**Instructions to follow:**
If a line in the data has the string "rack", please show it.

**Given information:**

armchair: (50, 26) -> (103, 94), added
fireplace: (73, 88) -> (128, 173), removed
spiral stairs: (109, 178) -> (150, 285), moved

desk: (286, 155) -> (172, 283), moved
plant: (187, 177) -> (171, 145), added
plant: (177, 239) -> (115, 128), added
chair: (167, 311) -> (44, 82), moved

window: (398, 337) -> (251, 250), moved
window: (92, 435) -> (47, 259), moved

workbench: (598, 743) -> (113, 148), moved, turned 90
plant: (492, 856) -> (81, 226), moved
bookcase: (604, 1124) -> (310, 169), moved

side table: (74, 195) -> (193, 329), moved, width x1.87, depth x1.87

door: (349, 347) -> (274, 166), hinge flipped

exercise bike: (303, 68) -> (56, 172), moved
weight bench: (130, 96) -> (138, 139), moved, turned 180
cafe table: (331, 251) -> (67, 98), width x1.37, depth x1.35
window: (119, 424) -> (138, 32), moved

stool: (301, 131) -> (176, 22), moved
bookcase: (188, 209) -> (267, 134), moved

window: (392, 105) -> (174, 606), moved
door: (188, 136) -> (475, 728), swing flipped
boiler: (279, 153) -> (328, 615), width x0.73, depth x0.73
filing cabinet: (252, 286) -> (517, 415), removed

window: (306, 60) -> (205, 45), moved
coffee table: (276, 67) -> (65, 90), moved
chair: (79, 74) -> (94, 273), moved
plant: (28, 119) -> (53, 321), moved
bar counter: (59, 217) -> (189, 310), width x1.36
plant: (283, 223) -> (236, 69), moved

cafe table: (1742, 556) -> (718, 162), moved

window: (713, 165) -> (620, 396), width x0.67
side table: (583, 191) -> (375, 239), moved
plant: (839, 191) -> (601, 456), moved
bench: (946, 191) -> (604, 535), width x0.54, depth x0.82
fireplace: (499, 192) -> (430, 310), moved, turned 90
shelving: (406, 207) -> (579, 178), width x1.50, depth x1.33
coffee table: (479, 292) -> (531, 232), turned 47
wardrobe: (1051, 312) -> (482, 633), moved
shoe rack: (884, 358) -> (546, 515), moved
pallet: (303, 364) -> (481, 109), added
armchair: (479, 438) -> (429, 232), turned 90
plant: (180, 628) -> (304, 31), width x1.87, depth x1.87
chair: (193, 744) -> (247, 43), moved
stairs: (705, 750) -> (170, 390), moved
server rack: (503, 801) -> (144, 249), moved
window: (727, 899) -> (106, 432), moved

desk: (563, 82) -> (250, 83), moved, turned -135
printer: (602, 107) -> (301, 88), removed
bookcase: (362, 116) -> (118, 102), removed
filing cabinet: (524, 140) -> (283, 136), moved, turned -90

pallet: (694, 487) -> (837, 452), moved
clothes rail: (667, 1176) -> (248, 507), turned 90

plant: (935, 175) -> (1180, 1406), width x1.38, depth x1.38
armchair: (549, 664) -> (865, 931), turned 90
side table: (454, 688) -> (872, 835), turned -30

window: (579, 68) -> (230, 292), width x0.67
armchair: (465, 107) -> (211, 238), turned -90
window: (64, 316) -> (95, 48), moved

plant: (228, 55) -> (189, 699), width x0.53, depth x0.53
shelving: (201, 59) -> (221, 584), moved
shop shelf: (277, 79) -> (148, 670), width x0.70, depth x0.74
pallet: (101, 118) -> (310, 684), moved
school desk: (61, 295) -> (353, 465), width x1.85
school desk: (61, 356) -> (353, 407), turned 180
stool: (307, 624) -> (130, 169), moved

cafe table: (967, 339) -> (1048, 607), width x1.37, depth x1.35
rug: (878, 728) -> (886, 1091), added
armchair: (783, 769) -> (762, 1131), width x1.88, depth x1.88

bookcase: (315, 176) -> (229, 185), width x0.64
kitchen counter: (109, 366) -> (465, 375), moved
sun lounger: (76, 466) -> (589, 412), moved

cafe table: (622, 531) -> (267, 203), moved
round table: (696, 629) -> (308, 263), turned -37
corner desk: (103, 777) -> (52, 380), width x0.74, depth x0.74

**Completed exercise:**
shoe rack: (884, 358) -> (546, 515), moved
server rack: (503, 801) -> (144, 249), moved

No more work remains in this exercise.